• [Work required]: Among the entries, which lines carry the string "brick"? Copy every one.

• [Coordinate-based object records]:
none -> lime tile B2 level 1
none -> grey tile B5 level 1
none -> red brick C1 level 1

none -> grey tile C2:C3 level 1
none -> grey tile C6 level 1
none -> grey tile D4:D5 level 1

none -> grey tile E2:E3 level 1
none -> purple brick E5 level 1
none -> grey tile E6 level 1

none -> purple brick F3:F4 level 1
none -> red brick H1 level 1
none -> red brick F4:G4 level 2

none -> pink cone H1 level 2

• [Answer to the problem]:
none -> red brick C1 level 1
none -> purple brick E5 level 1
none -> purple brick F3:F4 level 1
none -> red brick H1 level 1
none -> red brick F4:G4 level 2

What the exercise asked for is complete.